**THE PROBLEM**
In the records below, find each line with the word "orange" and copy it.

**EXTRACTED ENTRIES**
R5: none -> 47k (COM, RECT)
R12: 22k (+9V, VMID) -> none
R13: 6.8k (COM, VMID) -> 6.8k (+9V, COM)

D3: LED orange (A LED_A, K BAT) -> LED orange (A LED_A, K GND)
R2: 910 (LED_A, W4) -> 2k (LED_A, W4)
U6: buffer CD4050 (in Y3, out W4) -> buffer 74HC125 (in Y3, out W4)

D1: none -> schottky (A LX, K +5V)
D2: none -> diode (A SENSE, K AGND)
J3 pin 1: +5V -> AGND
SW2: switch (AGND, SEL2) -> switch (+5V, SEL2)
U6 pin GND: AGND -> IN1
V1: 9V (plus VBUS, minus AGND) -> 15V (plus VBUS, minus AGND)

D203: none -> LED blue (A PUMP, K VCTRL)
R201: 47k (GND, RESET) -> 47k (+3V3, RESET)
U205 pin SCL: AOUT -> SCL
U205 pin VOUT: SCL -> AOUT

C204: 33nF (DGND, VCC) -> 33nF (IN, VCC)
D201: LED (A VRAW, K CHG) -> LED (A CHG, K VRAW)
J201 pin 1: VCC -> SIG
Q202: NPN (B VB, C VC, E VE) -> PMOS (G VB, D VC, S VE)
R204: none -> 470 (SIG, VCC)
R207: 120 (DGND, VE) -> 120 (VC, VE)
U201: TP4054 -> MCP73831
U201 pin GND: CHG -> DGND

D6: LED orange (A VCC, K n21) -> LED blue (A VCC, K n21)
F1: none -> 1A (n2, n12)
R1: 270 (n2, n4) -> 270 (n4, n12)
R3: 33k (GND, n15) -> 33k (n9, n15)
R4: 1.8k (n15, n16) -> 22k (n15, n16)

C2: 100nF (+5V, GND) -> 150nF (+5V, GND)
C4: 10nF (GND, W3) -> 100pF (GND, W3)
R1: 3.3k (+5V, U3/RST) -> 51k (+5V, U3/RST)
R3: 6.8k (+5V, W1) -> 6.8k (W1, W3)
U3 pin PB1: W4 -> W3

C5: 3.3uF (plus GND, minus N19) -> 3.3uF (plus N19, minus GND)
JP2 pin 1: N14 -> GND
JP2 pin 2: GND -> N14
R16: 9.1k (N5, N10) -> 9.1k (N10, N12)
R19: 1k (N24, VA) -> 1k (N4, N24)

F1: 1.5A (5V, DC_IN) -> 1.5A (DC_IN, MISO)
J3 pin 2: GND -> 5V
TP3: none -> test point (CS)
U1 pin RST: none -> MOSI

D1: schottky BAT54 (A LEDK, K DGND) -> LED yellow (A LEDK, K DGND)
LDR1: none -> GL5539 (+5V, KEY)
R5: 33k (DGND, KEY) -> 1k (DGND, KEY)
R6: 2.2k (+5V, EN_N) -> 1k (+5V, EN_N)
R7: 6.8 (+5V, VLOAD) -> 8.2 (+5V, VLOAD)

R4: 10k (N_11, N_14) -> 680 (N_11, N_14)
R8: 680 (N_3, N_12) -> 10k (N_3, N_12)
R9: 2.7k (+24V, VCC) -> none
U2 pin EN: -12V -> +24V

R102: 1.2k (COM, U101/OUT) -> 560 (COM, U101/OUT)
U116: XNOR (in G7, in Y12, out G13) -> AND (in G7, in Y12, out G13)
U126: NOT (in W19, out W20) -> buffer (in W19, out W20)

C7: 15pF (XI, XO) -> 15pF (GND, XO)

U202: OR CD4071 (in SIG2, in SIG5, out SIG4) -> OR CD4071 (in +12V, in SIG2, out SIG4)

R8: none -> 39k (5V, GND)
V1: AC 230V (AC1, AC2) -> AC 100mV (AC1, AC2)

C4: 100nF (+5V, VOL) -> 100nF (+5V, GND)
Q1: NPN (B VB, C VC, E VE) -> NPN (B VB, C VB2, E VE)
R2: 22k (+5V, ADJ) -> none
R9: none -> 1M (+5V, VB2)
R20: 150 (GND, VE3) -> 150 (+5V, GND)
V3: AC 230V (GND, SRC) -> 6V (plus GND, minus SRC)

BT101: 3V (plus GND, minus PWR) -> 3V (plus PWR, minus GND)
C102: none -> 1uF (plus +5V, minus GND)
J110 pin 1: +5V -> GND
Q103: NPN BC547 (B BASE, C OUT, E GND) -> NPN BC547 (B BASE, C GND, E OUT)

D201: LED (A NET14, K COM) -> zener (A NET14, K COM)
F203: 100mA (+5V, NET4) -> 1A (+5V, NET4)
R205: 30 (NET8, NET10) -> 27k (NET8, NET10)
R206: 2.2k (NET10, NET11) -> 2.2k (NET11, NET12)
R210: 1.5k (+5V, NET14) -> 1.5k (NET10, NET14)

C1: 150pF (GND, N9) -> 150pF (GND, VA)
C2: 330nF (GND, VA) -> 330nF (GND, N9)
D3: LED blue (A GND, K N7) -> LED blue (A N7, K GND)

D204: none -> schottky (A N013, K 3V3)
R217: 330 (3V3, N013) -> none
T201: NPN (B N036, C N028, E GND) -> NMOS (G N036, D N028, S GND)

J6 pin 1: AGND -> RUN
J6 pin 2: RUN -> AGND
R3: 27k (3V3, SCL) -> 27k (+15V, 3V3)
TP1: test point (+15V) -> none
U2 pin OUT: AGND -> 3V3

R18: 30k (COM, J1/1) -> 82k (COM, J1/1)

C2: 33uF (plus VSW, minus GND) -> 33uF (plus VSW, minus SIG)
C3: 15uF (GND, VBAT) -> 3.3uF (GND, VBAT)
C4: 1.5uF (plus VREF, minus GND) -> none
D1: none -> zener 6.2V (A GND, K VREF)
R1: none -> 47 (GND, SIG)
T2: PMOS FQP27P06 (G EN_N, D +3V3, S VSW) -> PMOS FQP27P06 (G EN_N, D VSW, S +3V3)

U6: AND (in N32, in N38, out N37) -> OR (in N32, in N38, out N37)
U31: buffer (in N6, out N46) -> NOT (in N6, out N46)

**REPLY TO THE EXERCISE**
D3: LED orange (A LED_A, K BAT) -> LED orange (A LED_A, K GND)
D6: LED orange (A VCC, K n21) -> LED blue (A VCC, K n21)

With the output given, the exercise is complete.